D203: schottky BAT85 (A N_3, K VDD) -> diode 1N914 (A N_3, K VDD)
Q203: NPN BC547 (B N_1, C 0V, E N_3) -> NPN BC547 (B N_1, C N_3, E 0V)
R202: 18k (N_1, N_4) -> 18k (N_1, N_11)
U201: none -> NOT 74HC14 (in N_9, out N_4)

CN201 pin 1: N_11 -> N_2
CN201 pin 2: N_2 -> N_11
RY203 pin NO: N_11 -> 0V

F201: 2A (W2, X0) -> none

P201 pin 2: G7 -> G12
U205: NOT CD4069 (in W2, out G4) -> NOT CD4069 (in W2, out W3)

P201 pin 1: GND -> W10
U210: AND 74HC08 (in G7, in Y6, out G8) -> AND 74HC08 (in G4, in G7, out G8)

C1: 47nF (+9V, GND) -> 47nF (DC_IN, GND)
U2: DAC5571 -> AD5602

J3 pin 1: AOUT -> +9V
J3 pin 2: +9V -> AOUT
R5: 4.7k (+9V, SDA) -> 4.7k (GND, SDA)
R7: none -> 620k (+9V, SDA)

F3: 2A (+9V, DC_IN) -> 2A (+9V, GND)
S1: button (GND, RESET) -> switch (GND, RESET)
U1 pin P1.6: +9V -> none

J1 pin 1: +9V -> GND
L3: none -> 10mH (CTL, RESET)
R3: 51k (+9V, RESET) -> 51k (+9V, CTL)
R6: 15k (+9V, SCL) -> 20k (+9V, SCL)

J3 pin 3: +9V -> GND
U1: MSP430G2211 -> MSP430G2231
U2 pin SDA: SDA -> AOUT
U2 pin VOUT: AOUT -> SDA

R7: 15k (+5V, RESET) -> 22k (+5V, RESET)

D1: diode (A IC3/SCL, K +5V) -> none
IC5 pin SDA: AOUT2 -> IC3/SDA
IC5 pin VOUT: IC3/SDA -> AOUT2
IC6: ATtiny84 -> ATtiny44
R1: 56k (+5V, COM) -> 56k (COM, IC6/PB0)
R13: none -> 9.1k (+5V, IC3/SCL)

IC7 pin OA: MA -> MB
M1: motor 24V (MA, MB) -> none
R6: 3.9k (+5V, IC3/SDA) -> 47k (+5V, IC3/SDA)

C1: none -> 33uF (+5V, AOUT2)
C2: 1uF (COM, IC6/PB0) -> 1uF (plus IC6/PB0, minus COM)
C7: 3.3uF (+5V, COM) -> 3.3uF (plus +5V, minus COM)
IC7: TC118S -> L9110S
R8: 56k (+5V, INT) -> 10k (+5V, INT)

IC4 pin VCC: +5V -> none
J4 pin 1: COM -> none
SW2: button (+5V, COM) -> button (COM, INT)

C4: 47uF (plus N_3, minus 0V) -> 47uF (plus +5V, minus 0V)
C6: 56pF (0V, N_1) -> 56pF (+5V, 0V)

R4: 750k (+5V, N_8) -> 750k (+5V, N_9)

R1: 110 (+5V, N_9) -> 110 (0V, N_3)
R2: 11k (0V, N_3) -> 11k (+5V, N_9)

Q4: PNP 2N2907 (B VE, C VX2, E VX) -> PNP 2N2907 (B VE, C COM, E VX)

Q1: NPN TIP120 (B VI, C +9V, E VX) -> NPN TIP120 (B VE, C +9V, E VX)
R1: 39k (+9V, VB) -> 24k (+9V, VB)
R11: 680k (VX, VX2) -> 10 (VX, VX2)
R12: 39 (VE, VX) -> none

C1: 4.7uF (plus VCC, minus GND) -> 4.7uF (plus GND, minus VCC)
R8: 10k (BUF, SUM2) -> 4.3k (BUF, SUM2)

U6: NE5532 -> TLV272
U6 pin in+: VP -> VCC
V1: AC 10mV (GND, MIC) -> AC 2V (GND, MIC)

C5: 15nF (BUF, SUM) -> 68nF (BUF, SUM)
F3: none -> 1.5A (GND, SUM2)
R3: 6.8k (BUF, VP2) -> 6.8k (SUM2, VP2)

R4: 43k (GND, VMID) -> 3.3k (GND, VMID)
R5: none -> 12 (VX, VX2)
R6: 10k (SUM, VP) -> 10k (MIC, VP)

-=-=-

* **TASK REQUIREMENTS**
Copy out all lines of the listing where the word "button" appears.

* **ANSWER BOX**
S1: button (GND, RESET) -> switch (GND, RESET)
SW2: button (+5V, COM) -> button (COM, INT)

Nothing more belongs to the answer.